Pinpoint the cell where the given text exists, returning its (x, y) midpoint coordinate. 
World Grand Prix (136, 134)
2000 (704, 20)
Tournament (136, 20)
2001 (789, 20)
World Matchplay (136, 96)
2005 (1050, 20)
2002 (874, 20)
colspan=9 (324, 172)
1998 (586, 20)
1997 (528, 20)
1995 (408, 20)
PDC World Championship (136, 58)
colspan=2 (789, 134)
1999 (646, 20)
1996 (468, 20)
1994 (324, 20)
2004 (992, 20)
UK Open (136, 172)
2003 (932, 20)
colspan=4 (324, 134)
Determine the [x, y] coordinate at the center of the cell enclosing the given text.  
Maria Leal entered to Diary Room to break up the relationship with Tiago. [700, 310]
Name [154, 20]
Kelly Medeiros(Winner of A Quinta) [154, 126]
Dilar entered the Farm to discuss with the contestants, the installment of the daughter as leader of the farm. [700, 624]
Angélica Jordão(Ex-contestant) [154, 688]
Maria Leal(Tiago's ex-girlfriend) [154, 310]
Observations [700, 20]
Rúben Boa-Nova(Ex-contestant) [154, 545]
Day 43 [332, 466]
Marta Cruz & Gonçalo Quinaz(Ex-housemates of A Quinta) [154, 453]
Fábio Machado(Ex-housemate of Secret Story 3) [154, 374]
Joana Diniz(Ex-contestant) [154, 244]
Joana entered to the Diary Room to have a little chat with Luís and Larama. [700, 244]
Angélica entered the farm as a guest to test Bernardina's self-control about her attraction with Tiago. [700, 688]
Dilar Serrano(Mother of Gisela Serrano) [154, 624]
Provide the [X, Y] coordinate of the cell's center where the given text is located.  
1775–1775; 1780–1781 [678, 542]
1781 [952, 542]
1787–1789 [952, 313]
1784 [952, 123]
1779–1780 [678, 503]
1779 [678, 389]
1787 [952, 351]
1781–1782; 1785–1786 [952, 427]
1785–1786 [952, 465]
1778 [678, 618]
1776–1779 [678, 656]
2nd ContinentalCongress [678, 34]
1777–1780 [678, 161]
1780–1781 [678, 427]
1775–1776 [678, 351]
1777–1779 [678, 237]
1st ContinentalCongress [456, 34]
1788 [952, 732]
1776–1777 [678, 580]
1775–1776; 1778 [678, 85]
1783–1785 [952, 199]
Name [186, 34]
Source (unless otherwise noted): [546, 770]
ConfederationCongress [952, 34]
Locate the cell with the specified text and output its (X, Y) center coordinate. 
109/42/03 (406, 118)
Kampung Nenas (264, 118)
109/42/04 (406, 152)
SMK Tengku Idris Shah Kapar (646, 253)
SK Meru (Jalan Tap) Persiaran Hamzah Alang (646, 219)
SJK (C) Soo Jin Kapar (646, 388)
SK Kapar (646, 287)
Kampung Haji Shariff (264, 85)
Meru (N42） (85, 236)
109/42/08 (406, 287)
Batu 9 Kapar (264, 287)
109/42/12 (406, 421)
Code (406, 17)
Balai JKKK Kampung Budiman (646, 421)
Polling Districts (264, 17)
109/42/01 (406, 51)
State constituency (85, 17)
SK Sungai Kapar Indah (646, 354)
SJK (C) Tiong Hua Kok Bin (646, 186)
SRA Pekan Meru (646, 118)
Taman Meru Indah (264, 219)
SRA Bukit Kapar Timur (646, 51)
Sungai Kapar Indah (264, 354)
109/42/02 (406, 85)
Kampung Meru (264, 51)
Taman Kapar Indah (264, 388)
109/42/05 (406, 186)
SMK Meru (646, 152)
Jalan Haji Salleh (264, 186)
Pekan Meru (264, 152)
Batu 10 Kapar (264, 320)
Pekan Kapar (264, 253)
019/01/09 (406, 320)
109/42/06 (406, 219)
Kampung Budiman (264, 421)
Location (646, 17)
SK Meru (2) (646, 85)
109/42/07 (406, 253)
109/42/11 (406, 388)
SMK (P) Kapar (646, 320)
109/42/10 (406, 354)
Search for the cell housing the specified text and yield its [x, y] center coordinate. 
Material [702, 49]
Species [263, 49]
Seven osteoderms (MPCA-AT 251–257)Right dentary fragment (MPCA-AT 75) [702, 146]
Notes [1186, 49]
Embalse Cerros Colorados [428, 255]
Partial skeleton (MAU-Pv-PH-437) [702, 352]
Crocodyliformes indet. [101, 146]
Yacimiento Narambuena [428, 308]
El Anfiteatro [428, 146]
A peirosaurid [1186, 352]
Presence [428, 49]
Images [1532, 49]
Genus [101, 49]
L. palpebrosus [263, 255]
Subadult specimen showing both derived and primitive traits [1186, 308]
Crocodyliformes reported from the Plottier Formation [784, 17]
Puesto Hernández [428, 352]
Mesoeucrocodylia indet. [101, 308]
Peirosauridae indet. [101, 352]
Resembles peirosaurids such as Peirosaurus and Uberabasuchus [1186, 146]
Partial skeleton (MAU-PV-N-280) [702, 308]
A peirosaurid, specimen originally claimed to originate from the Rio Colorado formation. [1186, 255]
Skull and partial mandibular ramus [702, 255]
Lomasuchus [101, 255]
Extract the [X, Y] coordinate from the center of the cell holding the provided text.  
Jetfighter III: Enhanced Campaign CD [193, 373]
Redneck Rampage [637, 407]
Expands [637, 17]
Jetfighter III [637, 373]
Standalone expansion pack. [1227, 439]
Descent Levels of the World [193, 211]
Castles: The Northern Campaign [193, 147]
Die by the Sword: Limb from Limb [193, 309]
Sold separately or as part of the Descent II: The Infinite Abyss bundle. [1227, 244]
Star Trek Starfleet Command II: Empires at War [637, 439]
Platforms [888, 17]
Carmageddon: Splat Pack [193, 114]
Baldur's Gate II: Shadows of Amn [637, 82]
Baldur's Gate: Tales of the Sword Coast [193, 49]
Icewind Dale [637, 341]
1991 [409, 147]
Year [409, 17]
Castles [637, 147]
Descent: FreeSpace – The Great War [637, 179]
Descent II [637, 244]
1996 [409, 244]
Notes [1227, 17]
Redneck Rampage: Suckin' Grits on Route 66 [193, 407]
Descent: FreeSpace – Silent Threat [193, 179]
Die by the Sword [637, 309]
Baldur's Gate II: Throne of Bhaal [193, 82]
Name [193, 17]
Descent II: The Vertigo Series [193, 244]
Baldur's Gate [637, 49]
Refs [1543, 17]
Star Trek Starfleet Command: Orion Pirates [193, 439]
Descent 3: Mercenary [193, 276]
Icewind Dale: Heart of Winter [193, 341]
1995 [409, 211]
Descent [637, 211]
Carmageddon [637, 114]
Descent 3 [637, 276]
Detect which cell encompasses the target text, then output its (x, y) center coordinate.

═══

Please rewrite the listing, changing every "Ex-contestant" to "Former contestant" and leaving everything else unchanged.

Pinpoint the cell where the given text exists, returning its (x, y) midpoint coordinate. 
World Grand Prix (136, 134)
2000 (704, 20)
Tournament (136, 20)
2001 (789, 20)
World Matchplay (136, 96)
2005 (1050, 20)
2002 (874, 20)
colspan=9 (324, 172)
1998 (586, 20)
1997 (528, 20)
1995 (408, 20)
PDC World Championship (136, 58)
colspan=2 (789, 134)
1999 (646, 20)
1996 (468, 20)
1994 (324, 20)
2004 (992, 20)
UK Open (136, 172)
2003 (932, 20)
colspan=4 (324, 134)
Determine the [x, y] coordinate at the center of the cell enclosing the given text.  
Maria Leal entered to Diary Room to break up the relationship with Tiago. [700, 310]
Name [154, 20]
Kelly Medeiros(Winner of A Quinta) [154, 126]
Dilar entered the Farm to discuss with the contestants, the installment of the daughter as leader of the farm. [700, 624]
Angélica Jordão(Former contestant) [154, 688]
Maria Leal(Tiago's ex-girlfriend) [154, 310]
Observations [700, 20]
Rúben Boa-Nova(Former contestant) [154, 545]
Day 43 [332, 466]
Marta Cruz & Gonçalo Quinaz(Ex-housemates of A Quinta) [154, 453]
Fábio Machado(Ex-housemate of Secret Story 3) [154, 374]
Joana Diniz(Former contestant) [154, 244]
Joana entered to the Diary Room to have a little chat with Luís and Larama. [700, 244]
Angélica entered the farm as a guest to test Bernardina's self-control about her attraction with Tiago. [700, 688]
Dilar Serrano(Mother of Gisela Serrano) [154, 624]
Provide the [X, Y] coordinate of the cell's center where the given text is located.  
1775–1775; 1780–1781 [678, 542]
1781 [952, 542]
1787–1789 [952, 313]
1784 [952, 123]
1779–1780 [678, 503]
1779 [678, 389]
1787 [952, 351]
1781–1782; 1785–1786 [952, 427]
1785–1786 [952, 465]
1778 [678, 618]
1776–1779 [678, 656]
2nd ContinentalCongress [678, 34]
1777–1780 [678, 161]
1780–1781 [678, 427]
1775–1776 [678, 351]
1777–1779 [678, 237]
1st ContinentalCongress [456, 34]
1788 [952, 732]
1776–1777 [678, 580]
1775–1776; 1778 [678, 85]
1783–1785 [952, 199]
Name [186, 34]
Source (unless otherwise noted): [546, 770]
ConfederationCongress [952, 34]
Locate the cell with the specified text and output its (X, Y) center coordinate. 
109/42/03 (406, 118)
Kampung Nenas (264, 118)
109/42/04 (406, 152)
SMK Tengku Idris Shah Kapar (646, 253)
SK Meru (Jalan Tap) Persiaran Hamzah Alang (646, 219)
SJK (C) Soo Jin Kapar (646, 388)
SK Kapar (646, 287)
Kampung Haji Shariff (264, 85)
Meru (N42） (85, 236)
109/42/08 (406, 287)
Batu 9 Kapar (264, 287)
109/42/12 (406, 421)
Code (406, 17)
Balai JKKK Kampung Budiman (646, 421)
Polling Districts (264, 17)
109/42/01 (406, 51)
State constituency (85, 17)
SK Sungai Kapar Indah (646, 354)
SJK (C) Tiong Hua Kok Bin (646, 186)
SRA Pekan Meru (646, 118)
Taman Meru Indah (264, 219)
SRA Bukit Kapar Timur (646, 51)
Sungai Kapar Indah (264, 354)
109/42/02 (406, 85)
Kampung Meru (264, 51)
Taman Kapar Indah (264, 388)
109/42/05 (406, 186)
SMK Meru (646, 152)
Jalan Haji Salleh (264, 186)
Pekan Meru (264, 152)
Batu 10 Kapar (264, 320)
Pekan Kapar (264, 253)
019/01/09 (406, 320)
109/42/06 (406, 219)
Kampung Budiman (264, 421)
Location (646, 17)
SK Meru (2) (646, 85)
109/42/07 (406, 253)
109/42/11 (406, 388)
SMK (P) Kapar (646, 320)
109/42/10 (406, 354)
Search for the cell housing the specified text and yield its [x, y] center coordinate. 
Material [702, 49]
Species [263, 49]
Seven osteoderms (MPCA-AT 251–257)Right dentary fragment (MPCA-AT 75) [702, 146]
Notes [1186, 49]
Embalse Cerros Colorados [428, 255]
Partial skeleton (MAU-Pv-PH-437) [702, 352]
Crocodyliformes indet. [101, 146]
Yacimiento Narambuena [428, 308]
El Anfiteatro [428, 146]
A peirosaurid [1186, 352]
Presence [428, 49]
Images [1532, 49]
Genus [101, 49]
L. palpebrosus [263, 255]
Subadult specimen showing both derived and primitive traits [1186, 308]
Crocodyliformes reported from the Plottier Formation [784, 17]
Puesto Hernández [428, 352]
Mesoeucrocodylia indet. [101, 308]
Peirosauridae indet. [101, 352]
Resembles peirosaurids such as Peirosaurus and Uberabasuchus [1186, 146]
Partial skeleton (MAU-PV-N-280) [702, 308]
A peirosaurid, specimen originally claimed to originate from the Rio Colorado formation. [1186, 255]
Skull and partial mandibular ramus [702, 255]
Lomasuchus [101, 255]
Extract the [X, Y] coordinate from the center of the cell holding the provided text.  
Jetfighter III: Enhanced Campaign CD [193, 373]
Redneck Rampage [637, 407]
Expands [637, 17]
Jetfighter III [637, 373]
Standalone expansion pack. [1227, 439]
Descent Levels of the World [193, 211]
Castles: The Northern Campaign [193, 147]
Die by the Sword: Limb from Limb [193, 309]
Sold separately or as part of the Descent II: The Infinite Abyss bundle. [1227, 244]
Star Trek Starfleet Command II: Empires at War [637, 439]
Platforms [888, 17]
Carmageddon: Splat Pack [193, 114]
Baldur's Gate II: Shadows of Amn [637, 82]
Baldur's Gate: Tales of the Sword Coast [193, 49]
Icewind Dale [637, 341]
1991 [409, 147]
Year [409, 17]
Castles [637, 147]
Descent: FreeSpace – The Great War [637, 179]
Descent II [637, 244]
1996 [409, 244]
Notes [1227, 17]
Redneck Rampage: Suckin' Grits on Route 66 [193, 407]
Descent: FreeSpace – Silent Threat [193, 179]
Die by the Sword [637, 309]
Baldur's Gate II: Throne of Bhaal [193, 82]
Name [193, 17]
Descent II: The Vertigo Series [193, 244]
Baldur's Gate [637, 49]
Refs [1543, 17]
Star Trek Starfleet Command: Orion Pirates [193, 439]
Descent 3: Mercenary [193, 276]
Icewind Dale: Heart of Winter [193, 341]
1995 [409, 211]
Descent [637, 211]
Carmageddon [637, 114]
Descent 3 [637, 276]
Detect which cell encompasses the target text, then output its (x, y) center coordinate.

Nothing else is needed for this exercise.